[Opening DATA TO EXAMINE section]

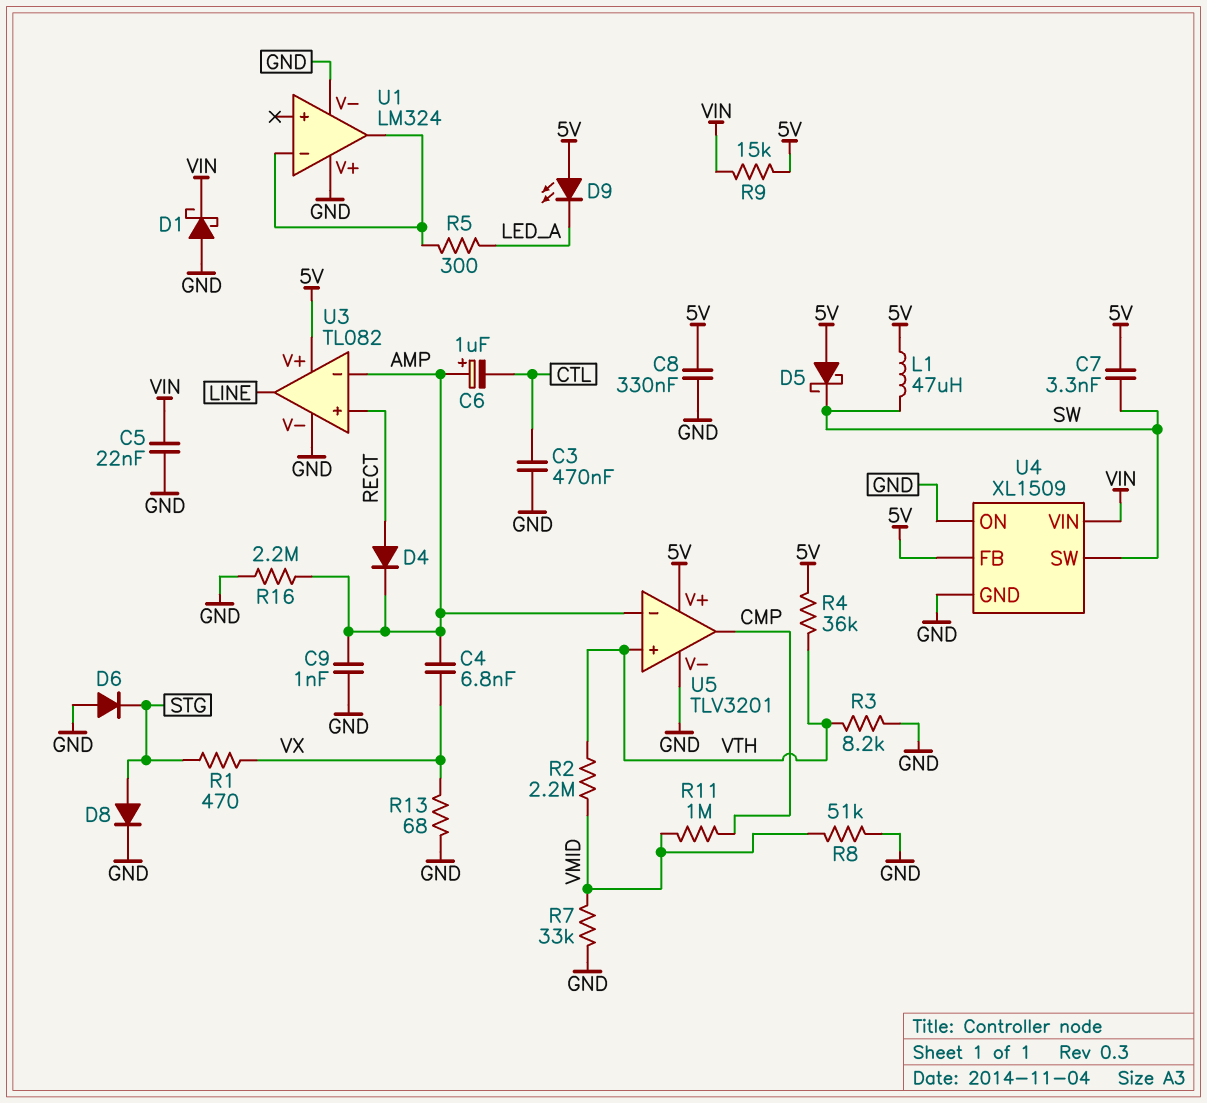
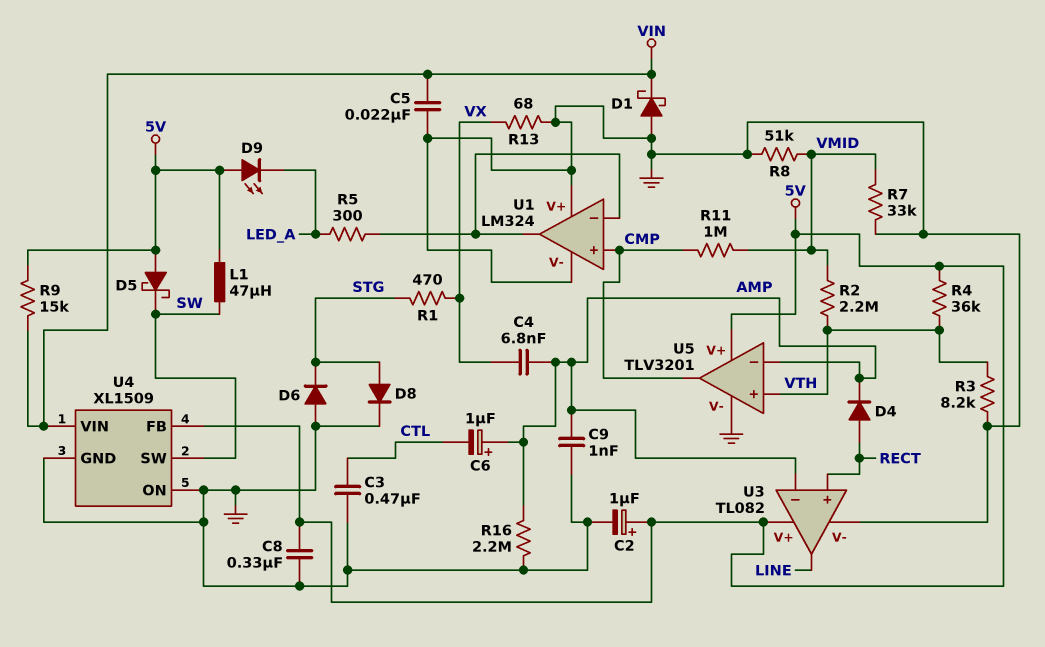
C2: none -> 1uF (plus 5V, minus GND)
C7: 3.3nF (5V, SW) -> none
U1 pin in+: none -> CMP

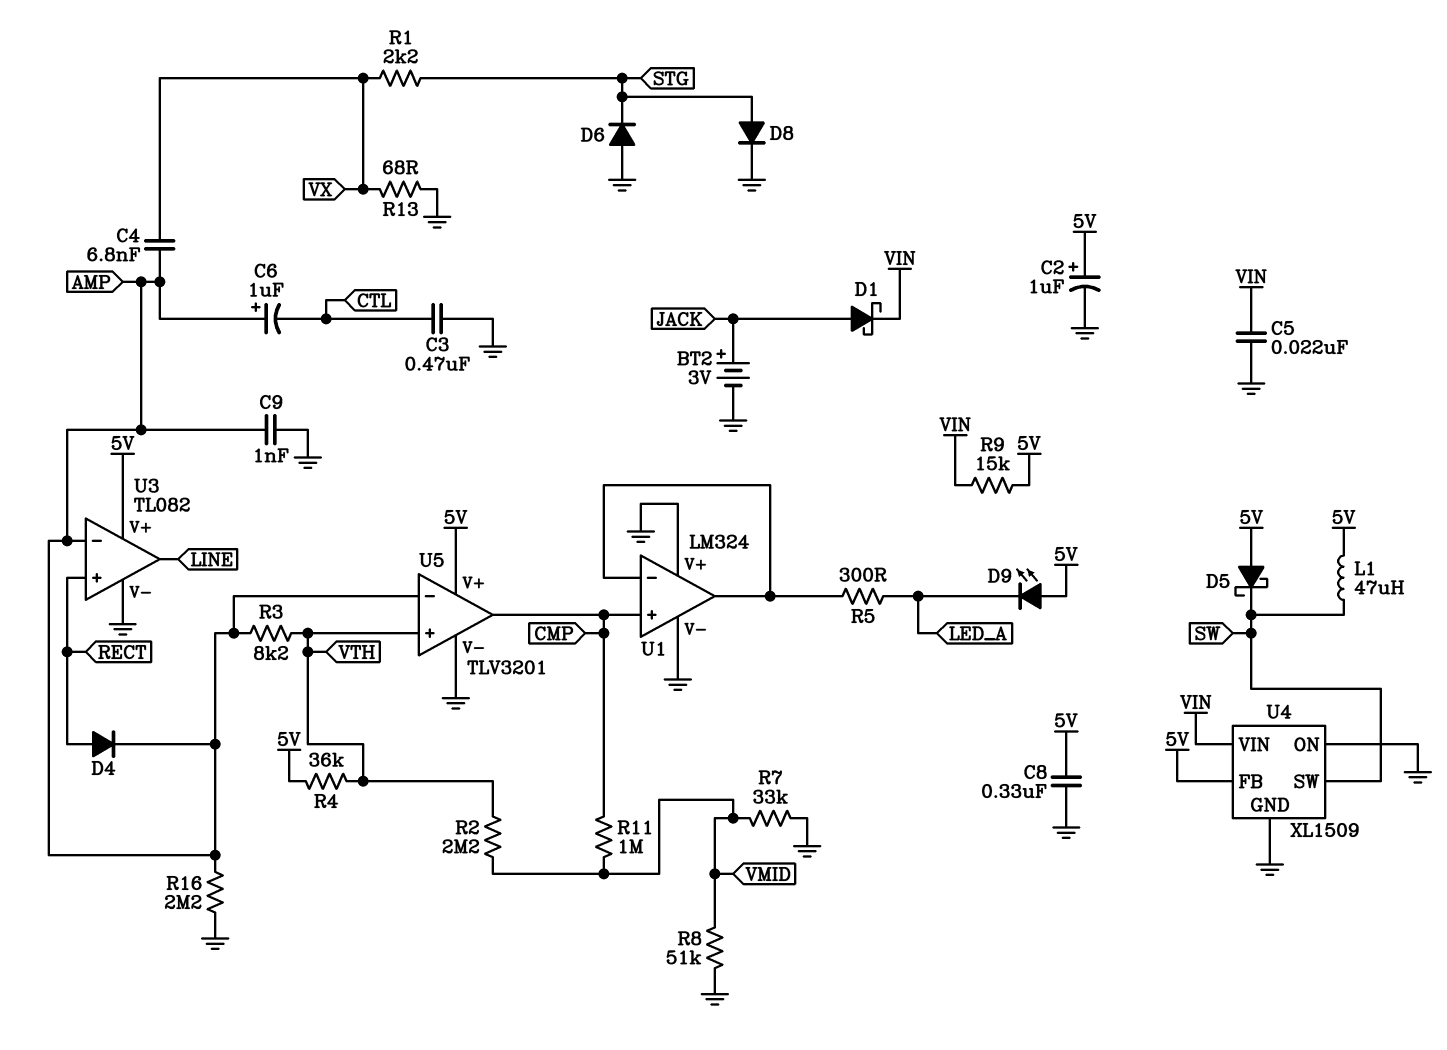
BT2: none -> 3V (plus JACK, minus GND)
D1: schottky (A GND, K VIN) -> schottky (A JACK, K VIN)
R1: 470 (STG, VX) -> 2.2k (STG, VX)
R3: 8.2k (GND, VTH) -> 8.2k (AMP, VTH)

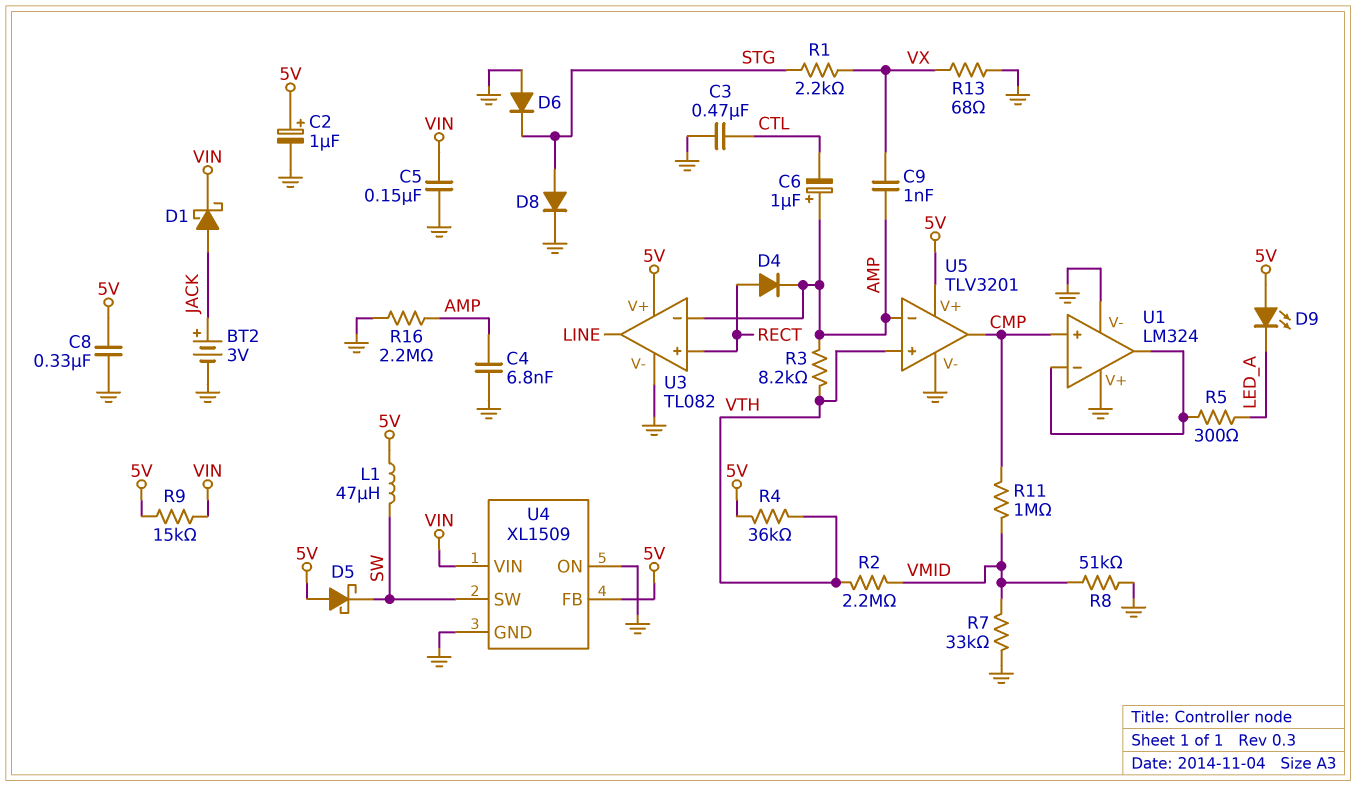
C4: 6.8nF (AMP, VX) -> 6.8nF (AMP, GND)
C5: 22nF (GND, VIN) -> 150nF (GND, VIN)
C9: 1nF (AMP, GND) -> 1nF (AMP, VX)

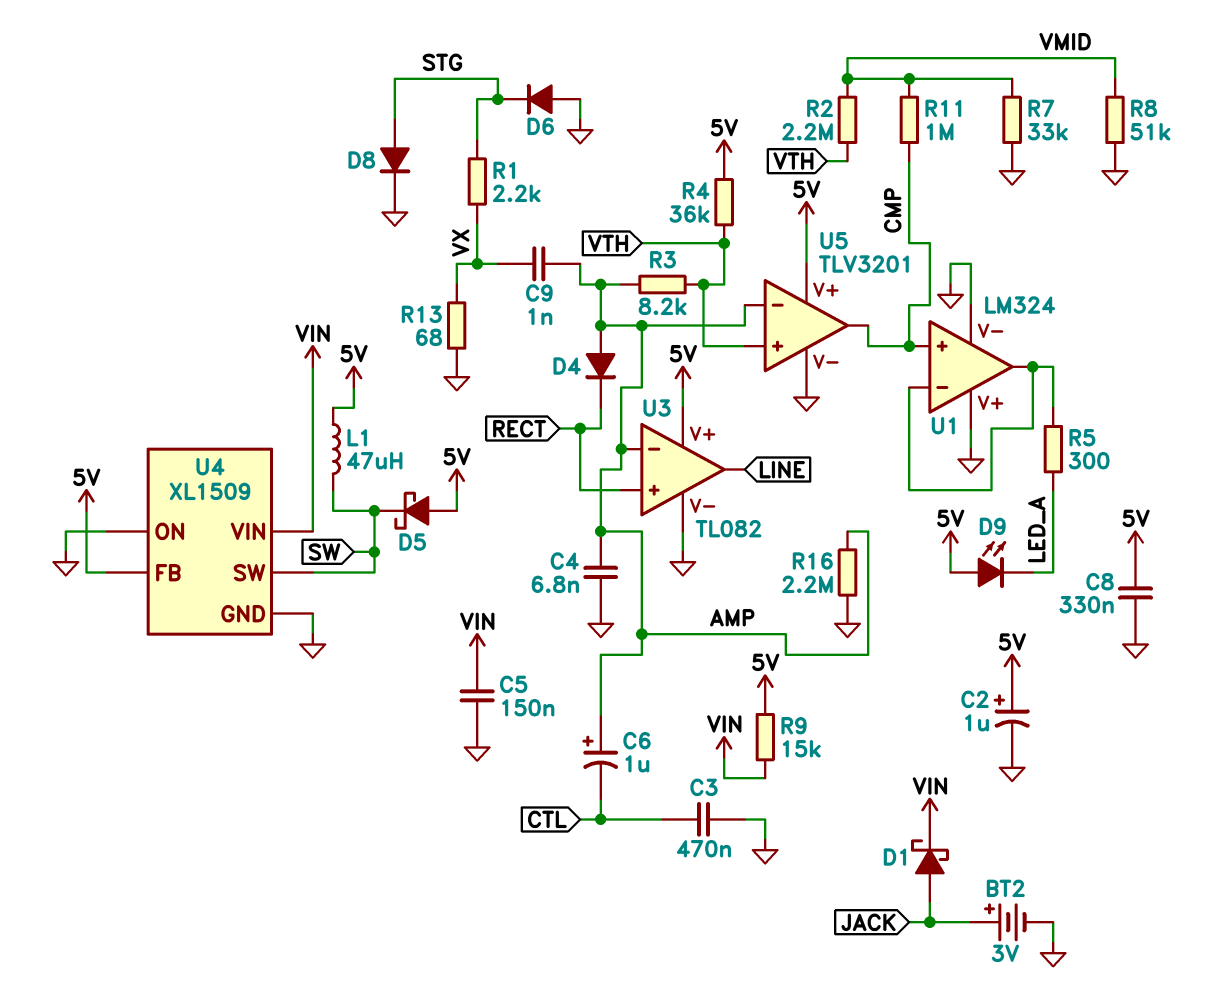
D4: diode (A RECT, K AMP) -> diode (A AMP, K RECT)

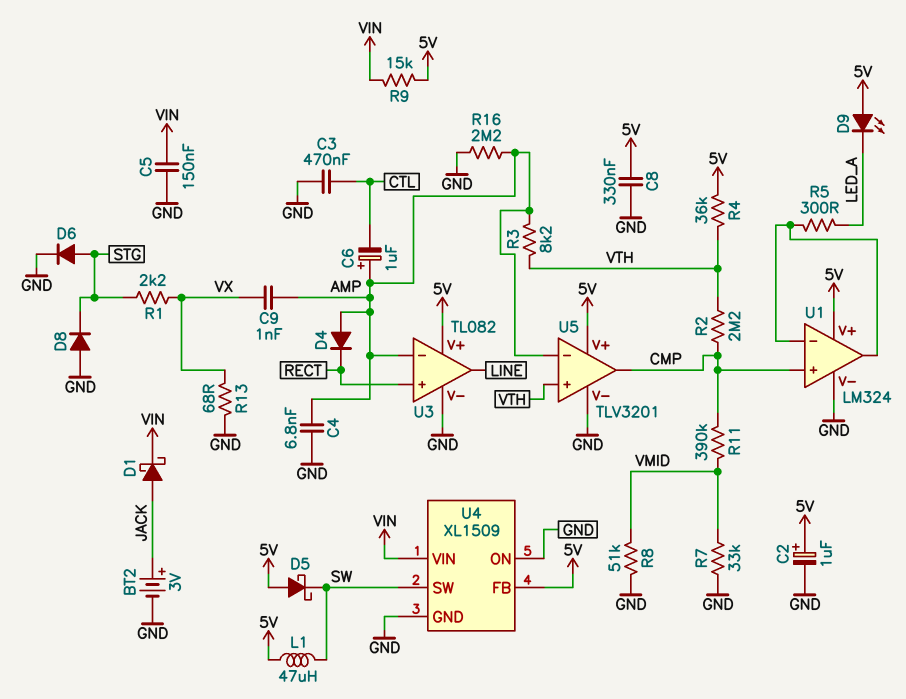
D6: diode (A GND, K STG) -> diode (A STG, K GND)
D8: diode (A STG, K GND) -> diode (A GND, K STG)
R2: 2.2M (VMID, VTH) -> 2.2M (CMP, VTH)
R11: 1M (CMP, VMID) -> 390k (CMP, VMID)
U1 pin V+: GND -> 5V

[Closing DATA TO EXAMINE section]

Pictures excluded, copy exactly the lines running from the one with "R1: 470 (STG, VX) -> 2.2k (STG, VX)" through the last line of the material.

R1: 470 (STG, VX) -> 2.2k (STG, VX)
R3: 8.2k (GND, VTH) -> 8.2k (AMP, VTH)

C4: 6.8nF (AMP, VX) -> 6.8nF (AMP, GND)
C5: 22nF (GND, VIN) -> 150nF (GND, VIN)
C9: 1nF (AMP, GND) -> 1nF (AMP, VX)

D4: diode (A RECT, K AMP) -> diode (A AMP, K RECT)

D6: diode (A GND, K STG) -> diode (A STG, K GND)
D8: diode (A STG, K GND) -> diode (A GND, K STG)
R2: 2.2M (VMID, VTH) -> 2.2M (CMP, VTH)
R11: 1M (CMP, VMID) -> 390k (CMP, VMID)
U1 pin V+: GND -> 5V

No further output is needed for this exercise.